▶ **WHAT TO DO**: When the line containing "white cone [454,209,506,275]" appears in the data below, begin copying there and stop only after the line containing "none -> white ball [187,459,215,488]".

▶ **STORED DATA**:
* * * *
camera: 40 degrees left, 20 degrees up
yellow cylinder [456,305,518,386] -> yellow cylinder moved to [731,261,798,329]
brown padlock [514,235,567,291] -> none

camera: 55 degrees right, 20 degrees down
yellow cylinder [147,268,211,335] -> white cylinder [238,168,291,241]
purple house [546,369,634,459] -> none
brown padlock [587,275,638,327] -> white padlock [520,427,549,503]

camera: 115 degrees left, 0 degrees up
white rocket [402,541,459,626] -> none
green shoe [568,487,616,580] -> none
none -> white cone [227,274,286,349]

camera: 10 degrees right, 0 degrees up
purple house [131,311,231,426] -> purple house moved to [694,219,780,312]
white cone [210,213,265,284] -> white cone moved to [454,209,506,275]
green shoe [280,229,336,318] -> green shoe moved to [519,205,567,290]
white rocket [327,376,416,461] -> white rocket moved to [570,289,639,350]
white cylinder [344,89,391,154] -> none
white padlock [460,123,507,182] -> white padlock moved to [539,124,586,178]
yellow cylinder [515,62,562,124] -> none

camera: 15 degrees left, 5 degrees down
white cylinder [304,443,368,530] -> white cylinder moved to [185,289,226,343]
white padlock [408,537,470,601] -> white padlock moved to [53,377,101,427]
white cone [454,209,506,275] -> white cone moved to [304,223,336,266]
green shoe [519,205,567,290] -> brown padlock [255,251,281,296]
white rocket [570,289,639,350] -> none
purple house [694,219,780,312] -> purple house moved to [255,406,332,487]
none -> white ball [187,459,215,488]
* * * *
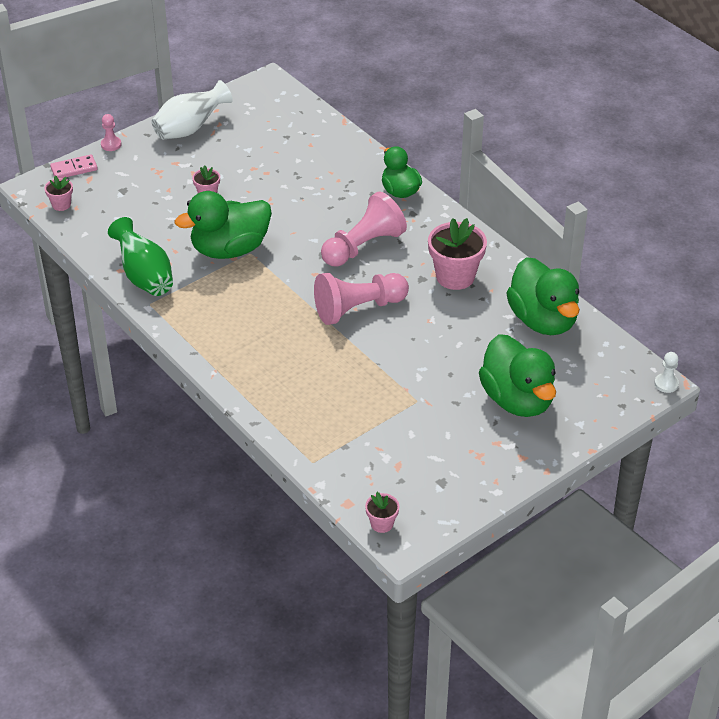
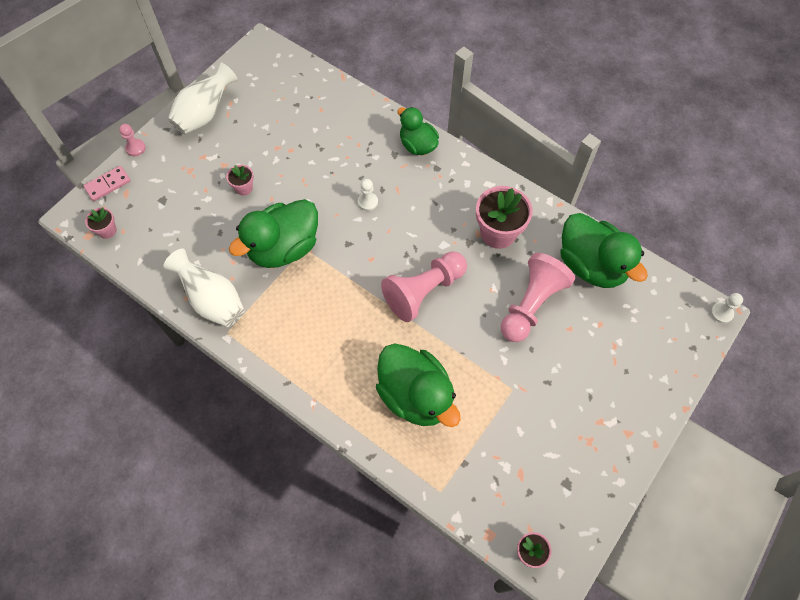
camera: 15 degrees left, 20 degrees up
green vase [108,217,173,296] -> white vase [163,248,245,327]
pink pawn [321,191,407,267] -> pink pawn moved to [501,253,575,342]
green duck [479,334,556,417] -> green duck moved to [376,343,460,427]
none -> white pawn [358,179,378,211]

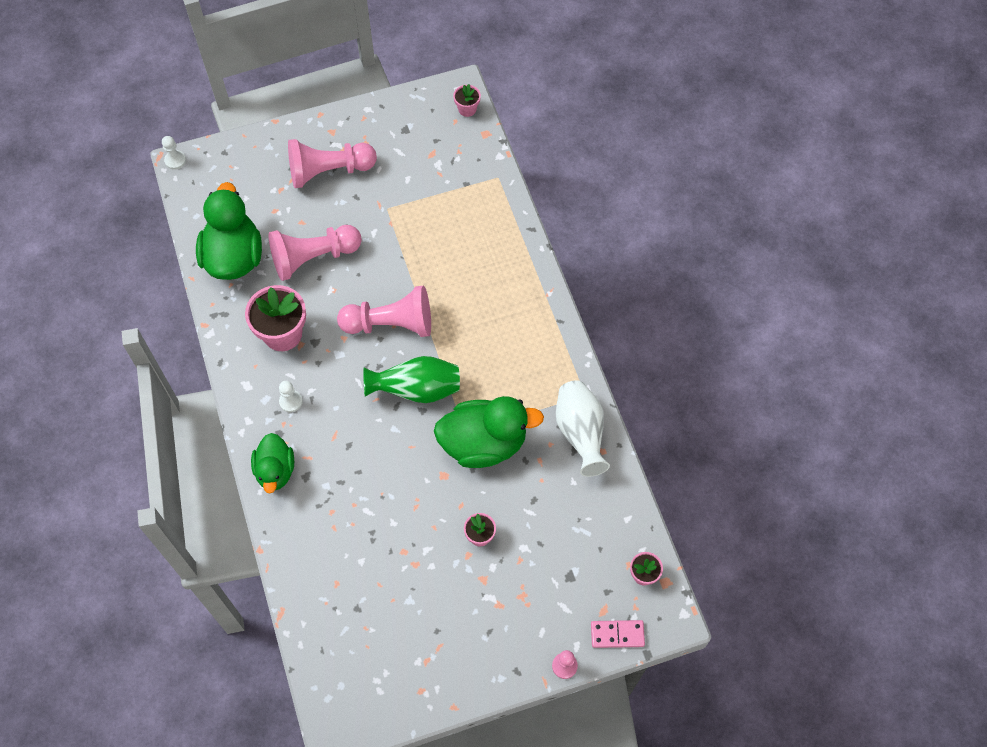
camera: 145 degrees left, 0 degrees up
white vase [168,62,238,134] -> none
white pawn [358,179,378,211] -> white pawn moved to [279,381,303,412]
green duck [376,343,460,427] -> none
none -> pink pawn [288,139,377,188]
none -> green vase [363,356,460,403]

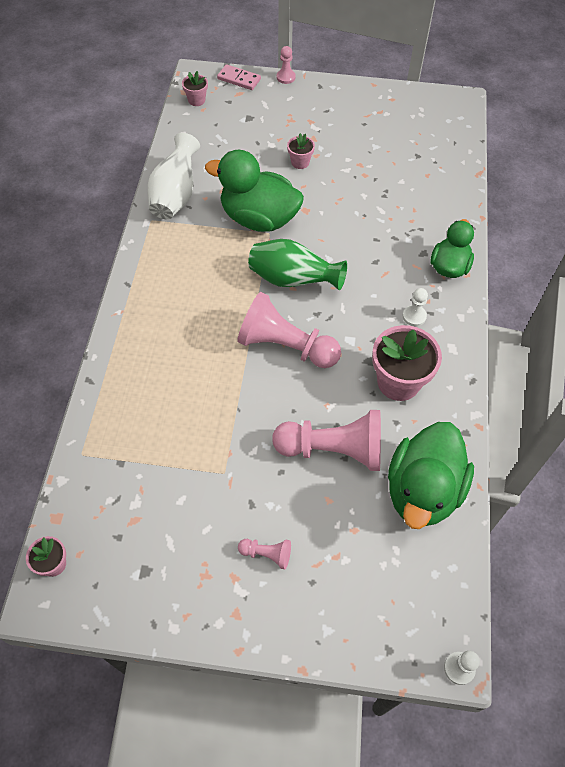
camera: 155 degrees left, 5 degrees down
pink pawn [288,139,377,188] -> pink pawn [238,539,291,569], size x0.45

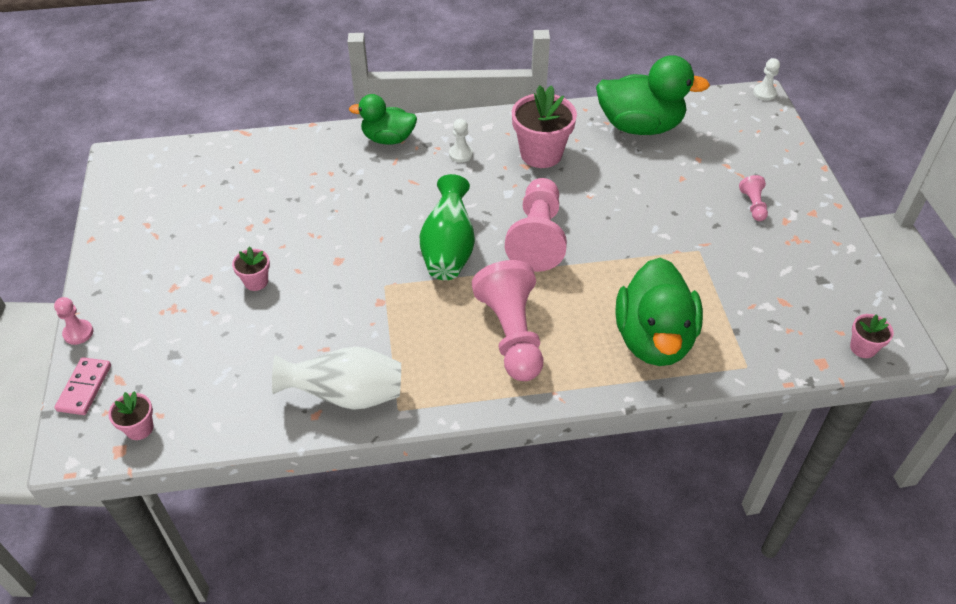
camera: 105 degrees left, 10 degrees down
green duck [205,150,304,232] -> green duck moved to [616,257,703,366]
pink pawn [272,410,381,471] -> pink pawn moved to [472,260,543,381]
* * * *
▶ **WRITTEN ANSWER**:
white cone [454,209,506,275] -> white cone moved to [304,223,336,266]
green shoe [519,205,567,290] -> brown padlock [255,251,281,296]
white rocket [570,289,639,350] -> none
purple house [694,219,780,312] -> purple house moved to [255,406,332,487]
none -> white ball [187,459,215,488]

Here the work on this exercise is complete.